▶ THE DATA
____________

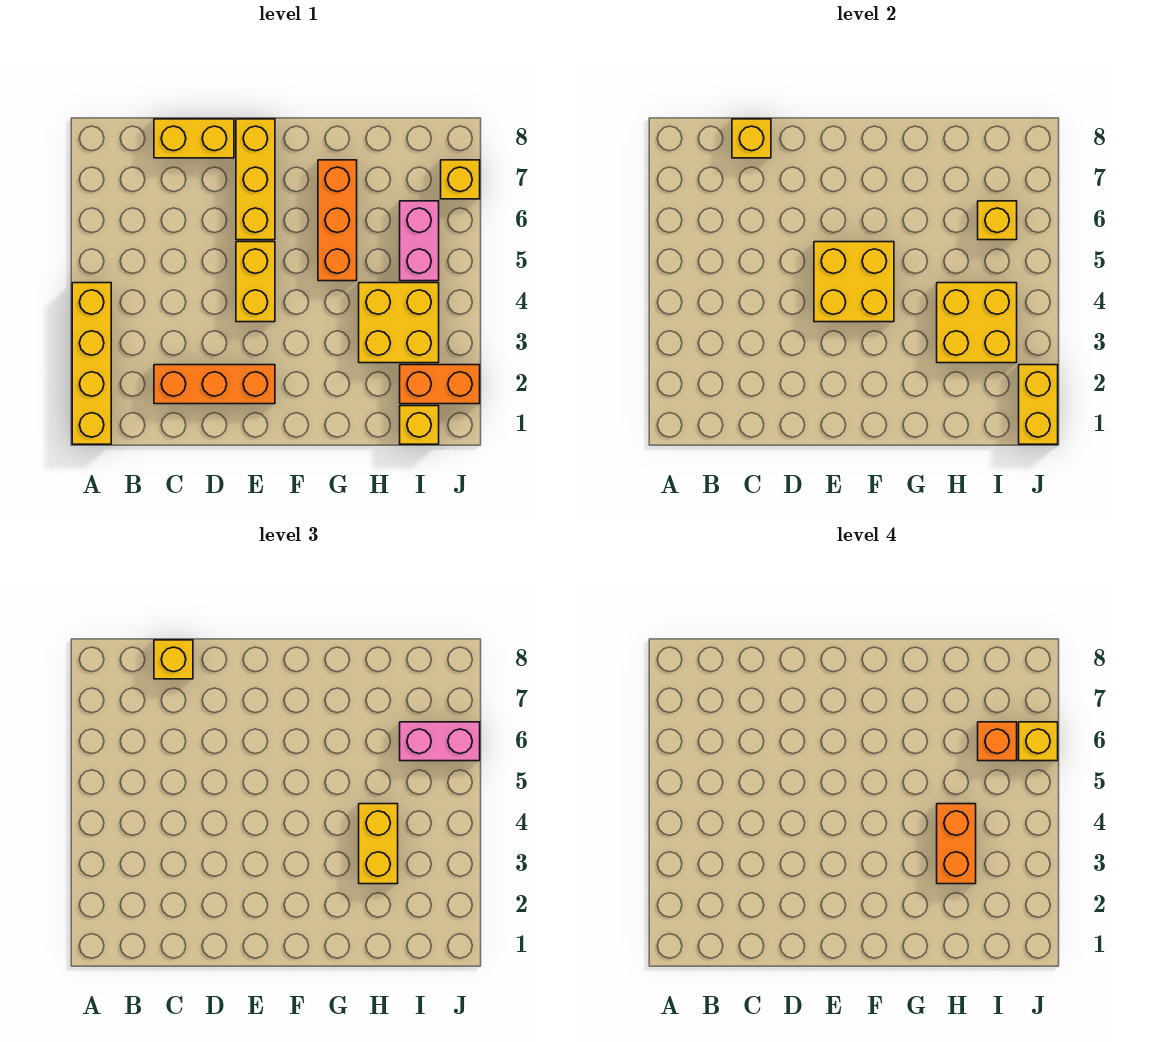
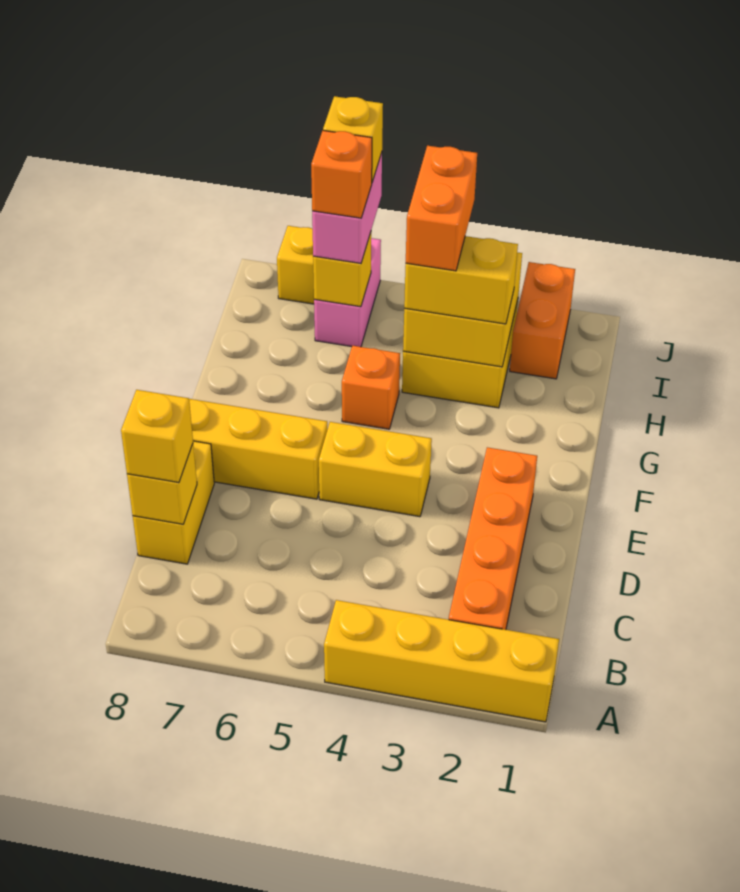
orange brick C2:E2 level 1 -> orange brick B2:E2 level 1
yellow brick E4:F5 level 2 -> none
orange brick G5:G7 level 1 -> orange brick G5 level 1
orange brick H3:H4 level 4 -> orange brick H4:I4 level 4
yellow brick I1 level 1 -> none
pink brick I5:I6 level 1 -> pink brick I6:J6 level 1
yellow brick J1:J2 level 2 -> none

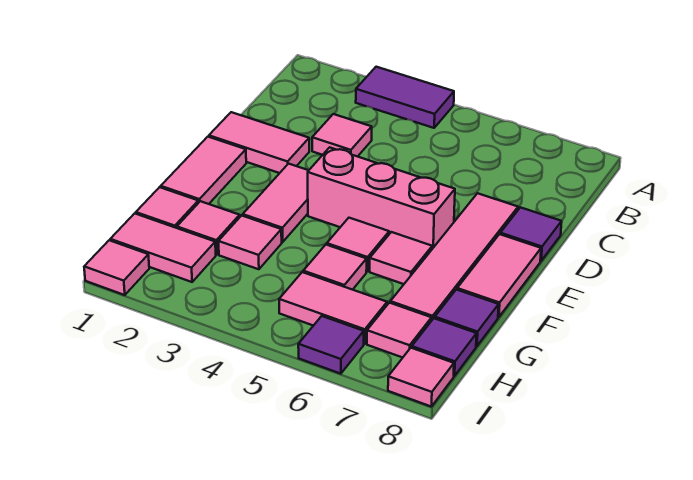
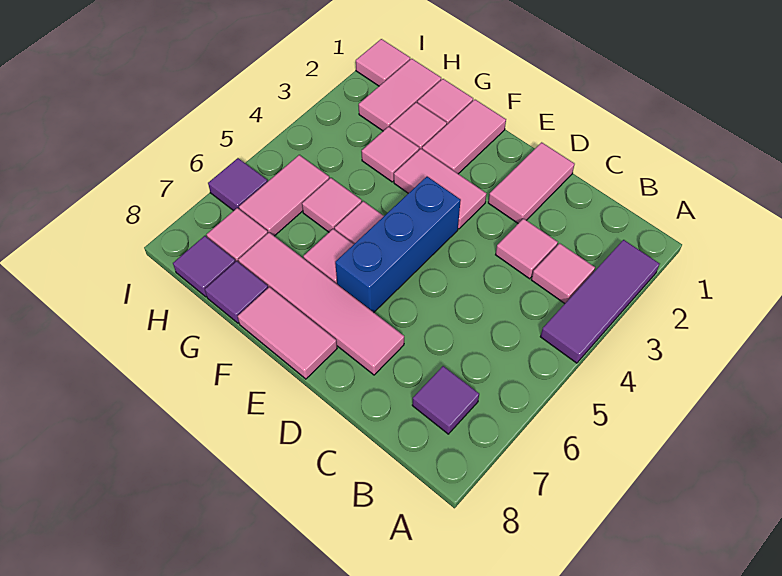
purple tile A3:A4 level 1 -> purple tile A2:A4 level 1
purple tile D8 level 1 -> purple tile B7 level 1
pink tile E1:F1 level 1 -> pink tile F1:F2 level 1
pink brick E4:E6 level 1 -> blue brick E4:E6 level 1
pink tile I8 level 1 -> pink tile B3 level 1

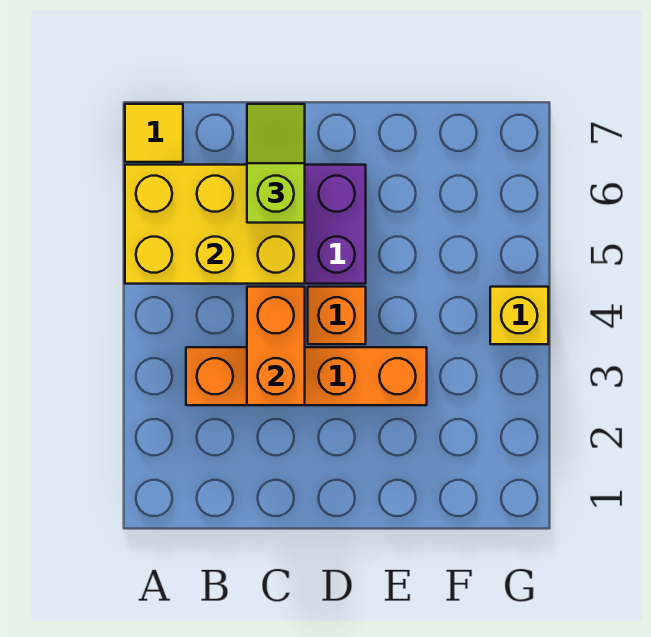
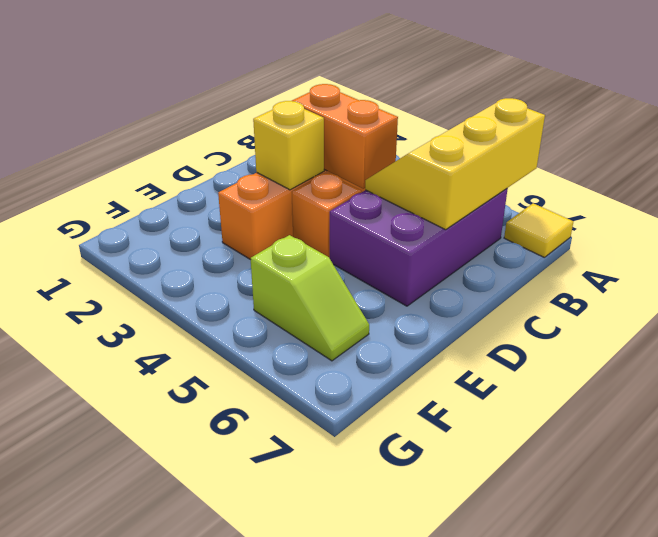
yellow brick A5:C6 level 2 -> yellow slope A5:C6 level 2 top 6
lime slope C6:C7 level 3 top 6 -> lime slope F5:F6 level 1 top 5
yellow brick G4 level 1 -> yellow brick D3 level 2

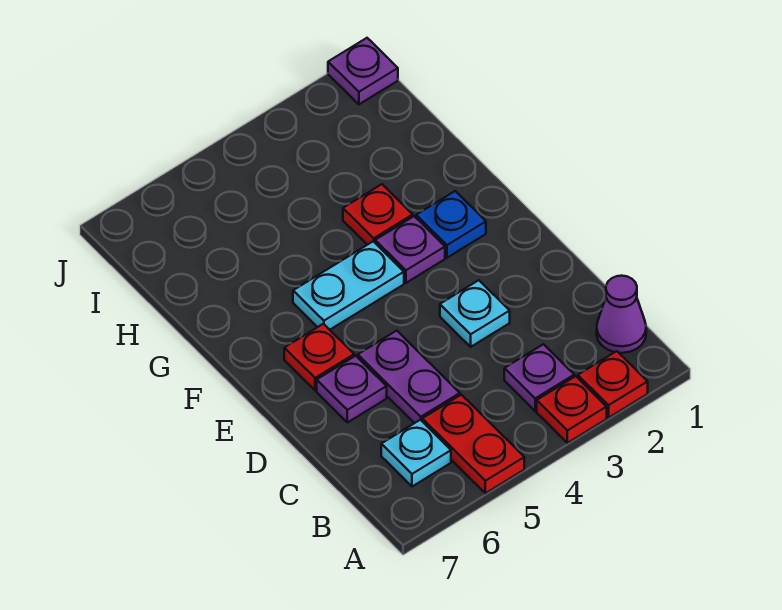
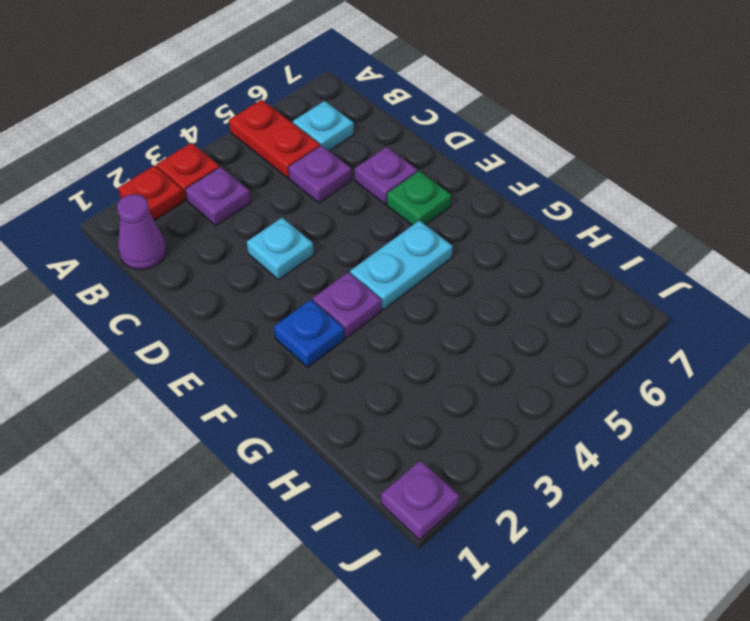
purple plate C5:D5 level 1 -> purple plate C5 level 1
red plate E6 level 1 -> green plate E6 level 1
red plate G3 level 1 -> none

____________

▶ TASK ITEM
Nothing but a number should be given: the number of lines in the records that contain the word "plate".

▶ OUTPUT
3